# [Input data]
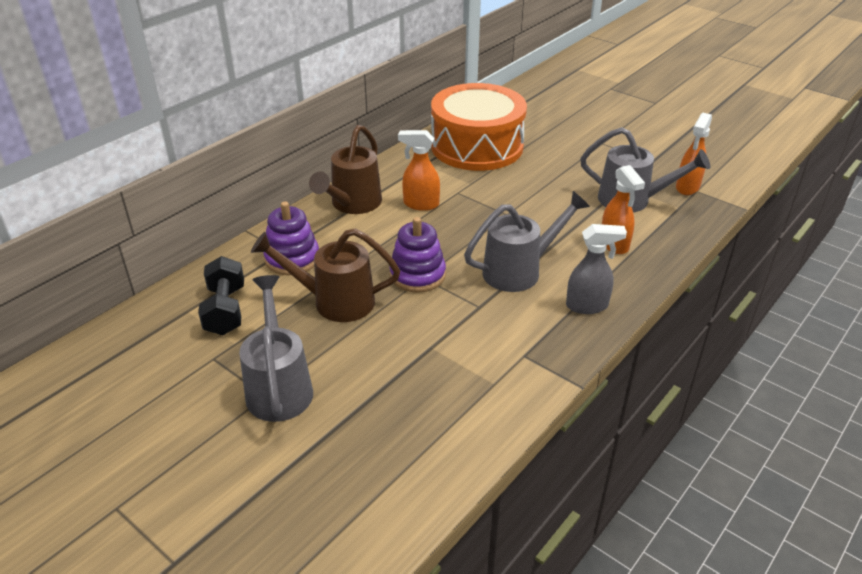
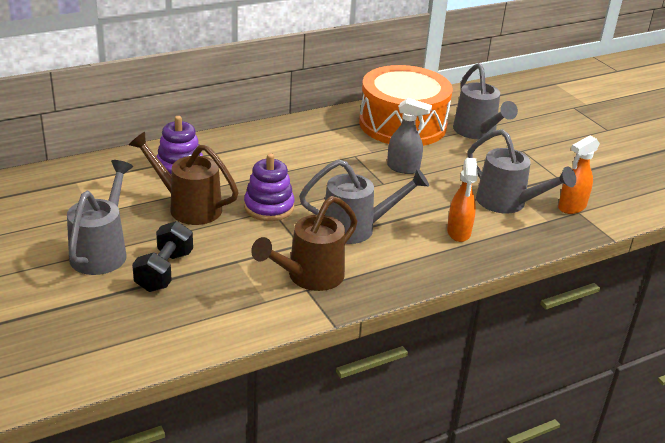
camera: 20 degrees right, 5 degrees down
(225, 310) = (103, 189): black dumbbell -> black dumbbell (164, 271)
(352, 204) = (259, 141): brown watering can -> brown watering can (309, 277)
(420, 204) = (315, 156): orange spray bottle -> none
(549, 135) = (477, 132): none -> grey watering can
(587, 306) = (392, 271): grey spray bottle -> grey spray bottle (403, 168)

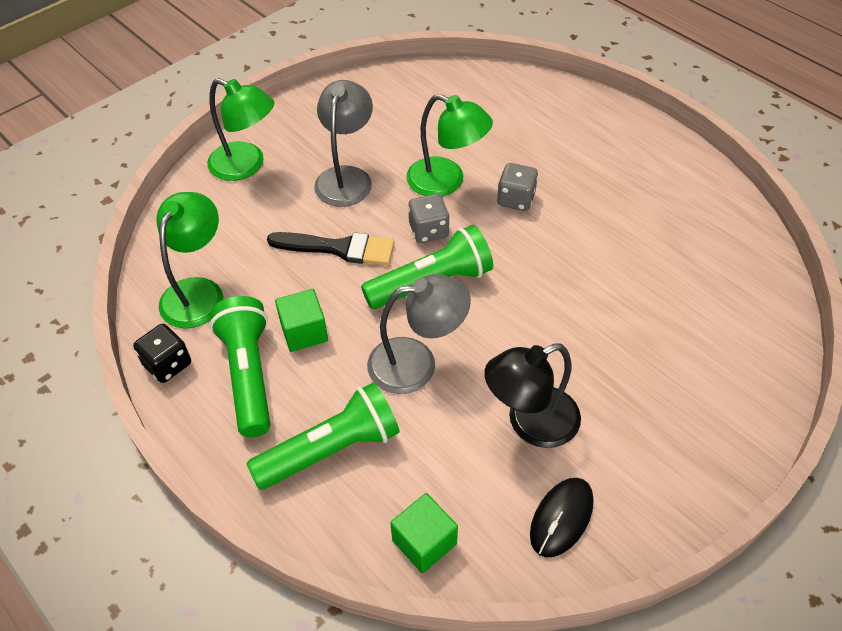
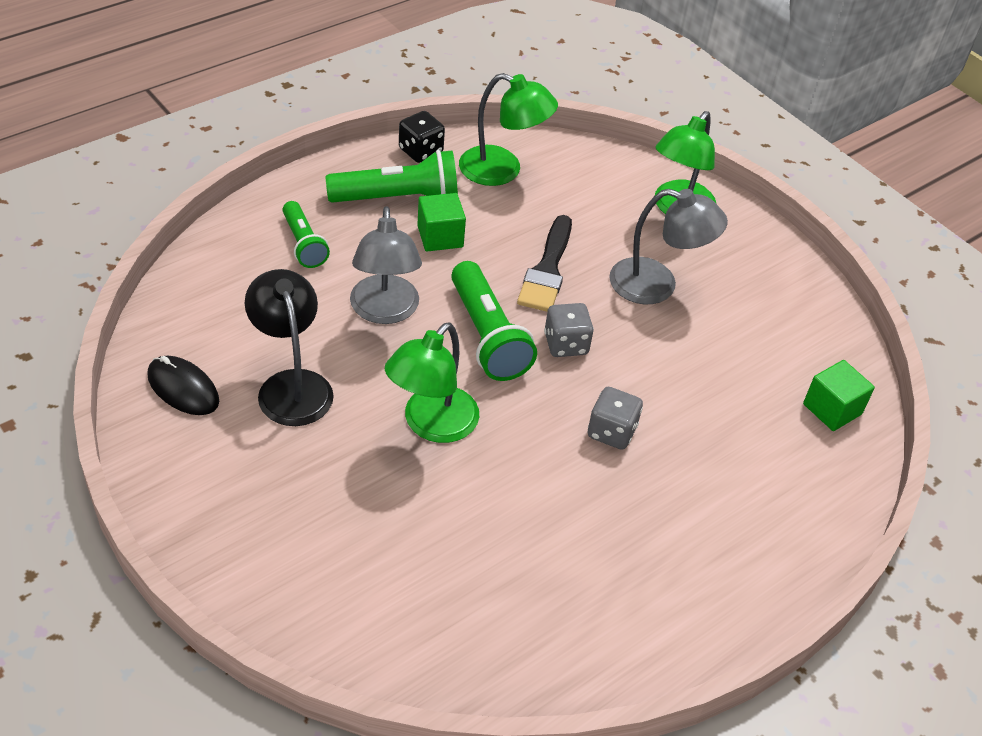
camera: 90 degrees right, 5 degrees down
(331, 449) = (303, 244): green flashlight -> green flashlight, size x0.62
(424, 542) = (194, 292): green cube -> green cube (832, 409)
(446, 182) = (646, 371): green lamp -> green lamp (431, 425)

---

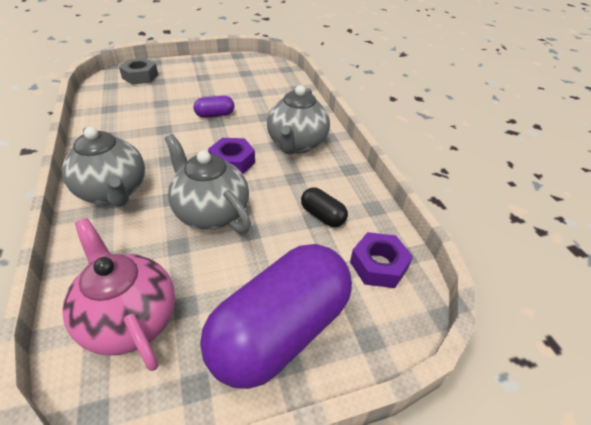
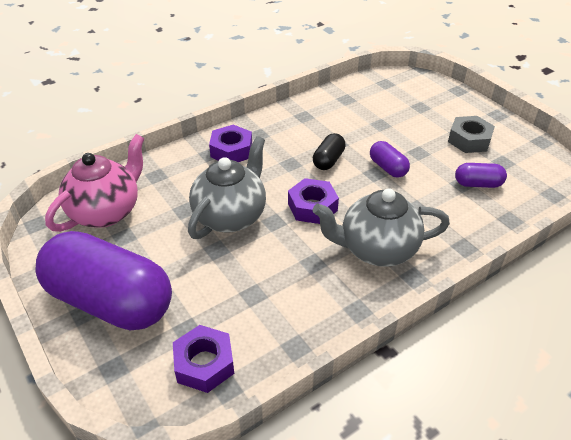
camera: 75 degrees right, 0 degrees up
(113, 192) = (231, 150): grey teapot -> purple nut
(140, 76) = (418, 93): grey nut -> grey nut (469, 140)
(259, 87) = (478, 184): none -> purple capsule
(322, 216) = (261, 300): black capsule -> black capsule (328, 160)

* * *

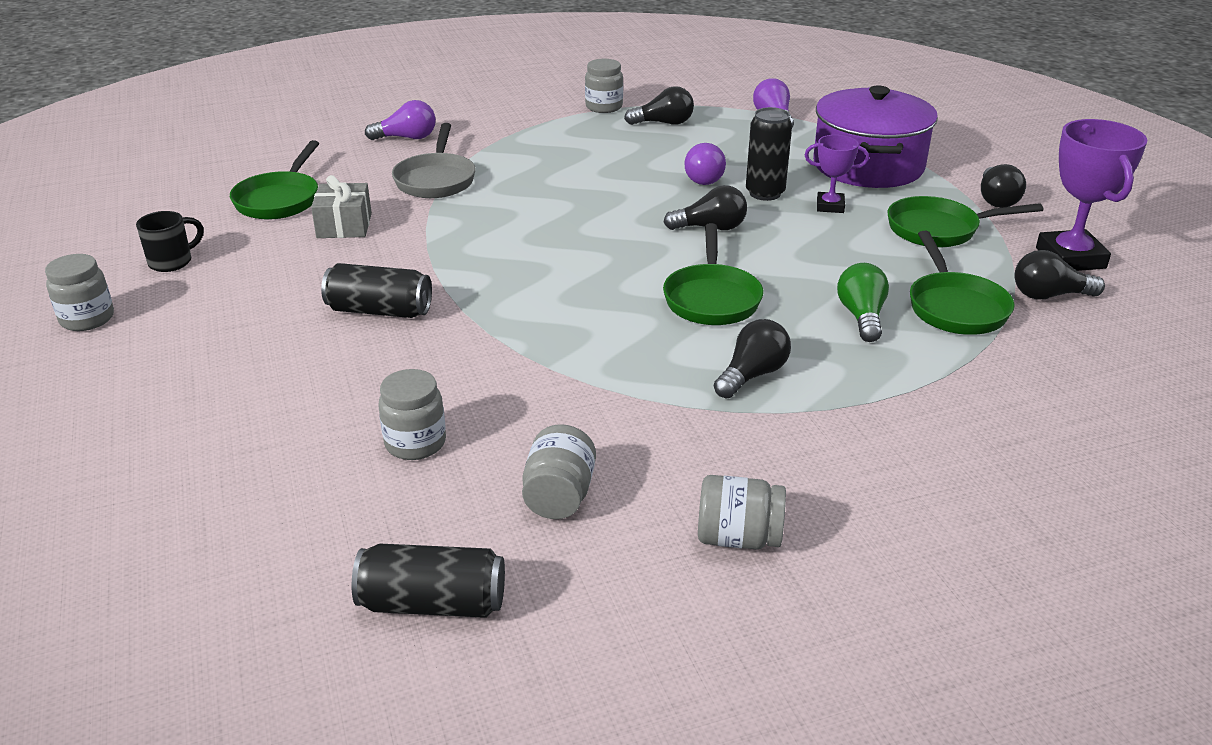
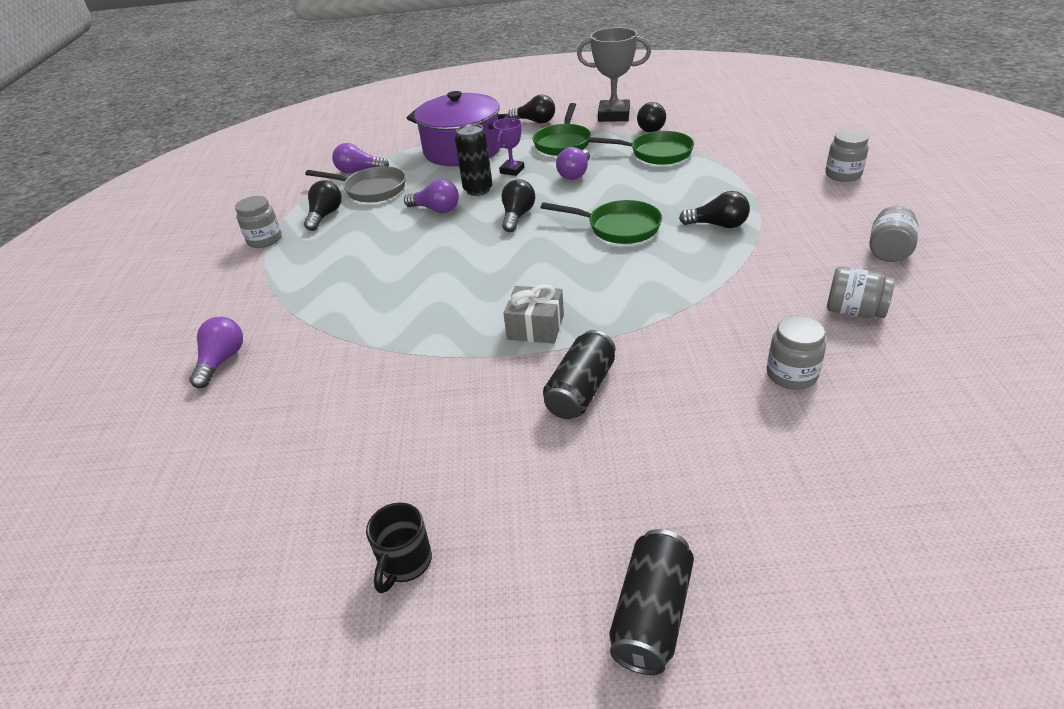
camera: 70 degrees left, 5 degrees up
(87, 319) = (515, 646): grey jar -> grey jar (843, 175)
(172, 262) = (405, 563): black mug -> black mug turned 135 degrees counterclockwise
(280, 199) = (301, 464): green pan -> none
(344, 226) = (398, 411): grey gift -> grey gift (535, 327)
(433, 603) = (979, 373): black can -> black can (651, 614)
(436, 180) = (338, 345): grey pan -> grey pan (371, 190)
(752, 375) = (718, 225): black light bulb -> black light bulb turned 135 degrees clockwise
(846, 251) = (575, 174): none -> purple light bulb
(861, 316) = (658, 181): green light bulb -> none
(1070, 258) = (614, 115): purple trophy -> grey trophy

# [What is required]
Show the lines where the word "right" appears in the entries.

# [Answer for the task]
camera: 20 degrees right, 5 degrees down
camera: 90 degrees right, 5 degrees down
camera: 75 degrees right, 0 degrees up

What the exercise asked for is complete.